WORK INSTRUCTION
Where the records below show a line containing "LINE pin DO: TX -> A5", start copying; end with the line containing "LINE: QRE1113 -> KY-033", and copy it too.

Modification records
# # # # # # #
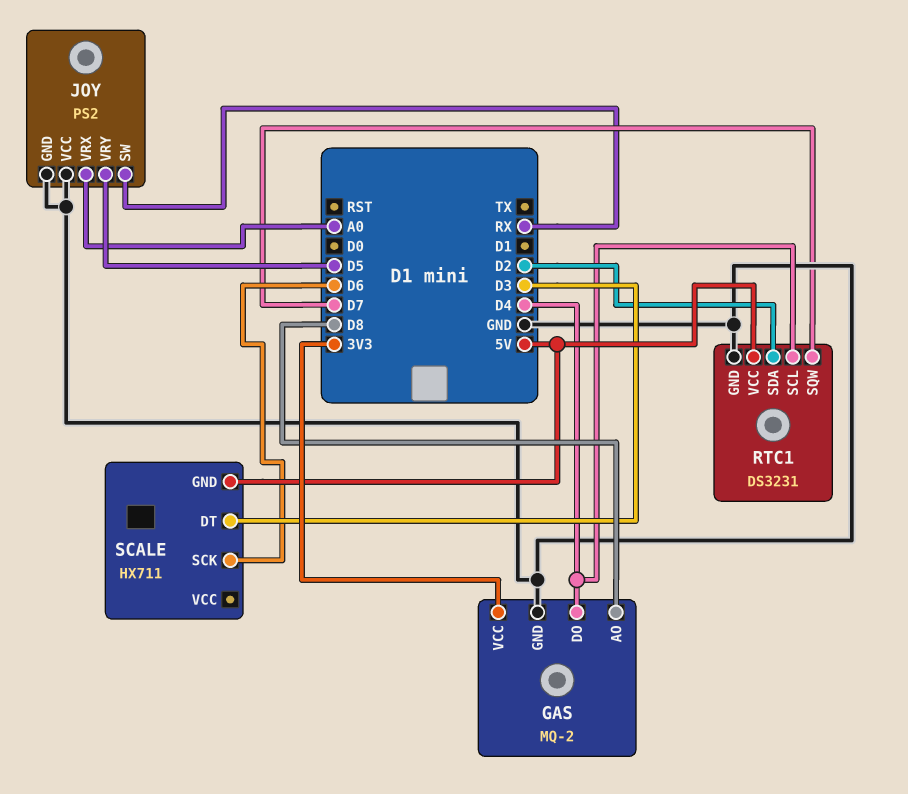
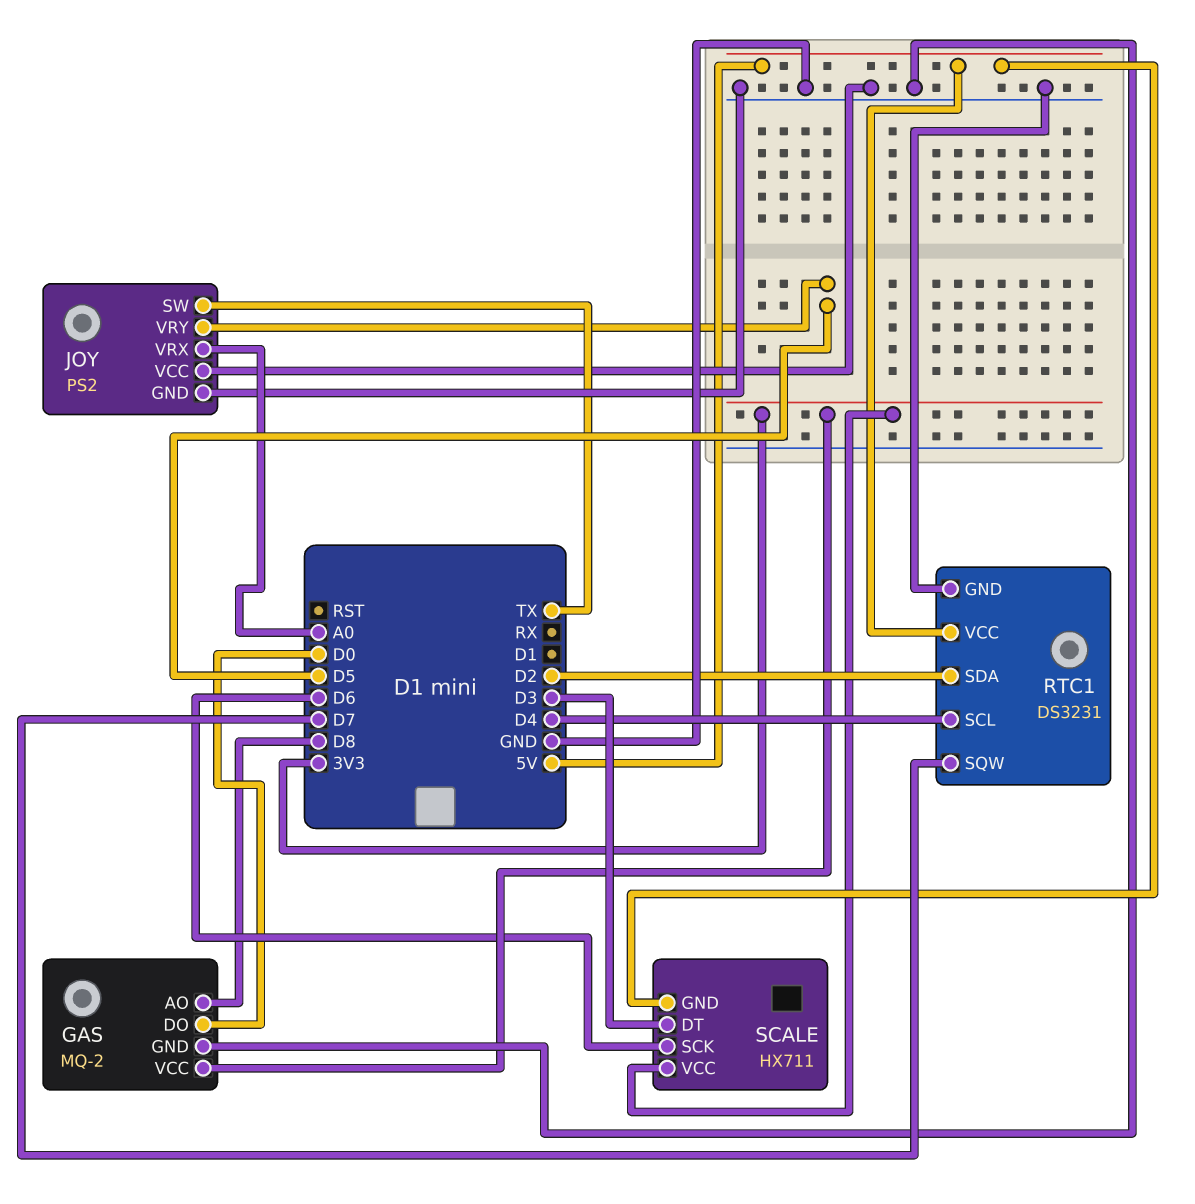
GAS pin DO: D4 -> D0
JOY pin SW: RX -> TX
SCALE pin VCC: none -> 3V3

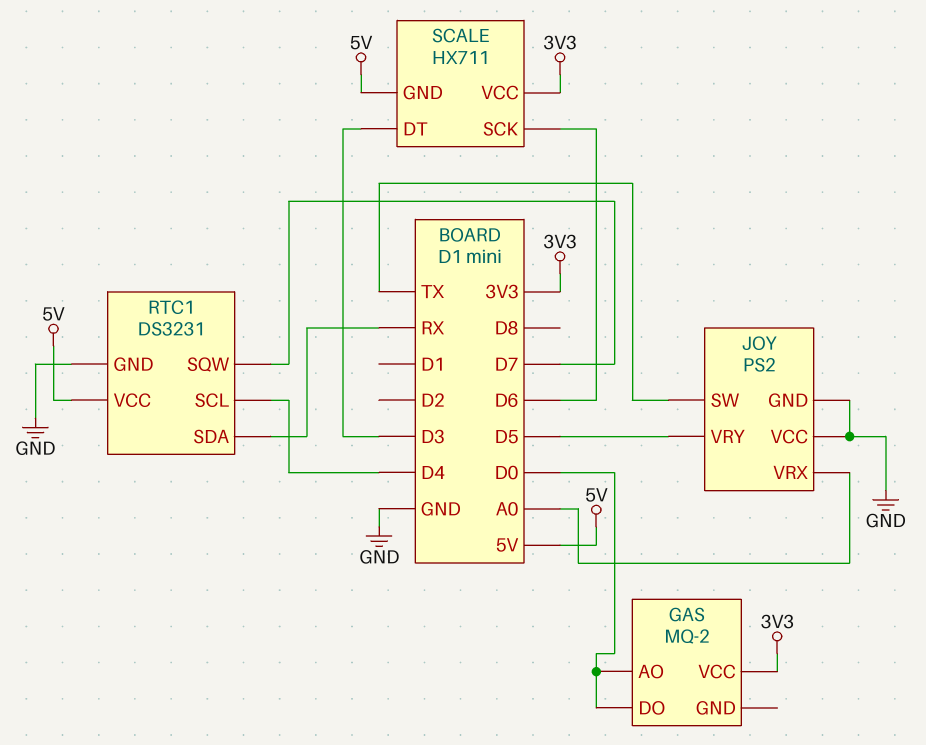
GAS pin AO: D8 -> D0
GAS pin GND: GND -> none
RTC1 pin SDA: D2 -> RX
# # # # # # #
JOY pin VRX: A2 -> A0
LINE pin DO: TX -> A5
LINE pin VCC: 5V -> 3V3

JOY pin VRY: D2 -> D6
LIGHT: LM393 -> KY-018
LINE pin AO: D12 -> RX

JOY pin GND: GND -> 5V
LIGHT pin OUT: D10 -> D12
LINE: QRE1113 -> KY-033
# # # # # # #
FINISHED EXERCISE
LINE pin DO: TX -> A5
LINE pin VCC: 5V -> 3V3

JOY pin VRY: D2 -> D6
LIGHT: LM393 -> KY-018
LINE pin AO: D12 -> RX

JOY pin GND: GND -> 5V
LIGHT pin OUT: D10 -> D12
LINE: QRE1113 -> KY-033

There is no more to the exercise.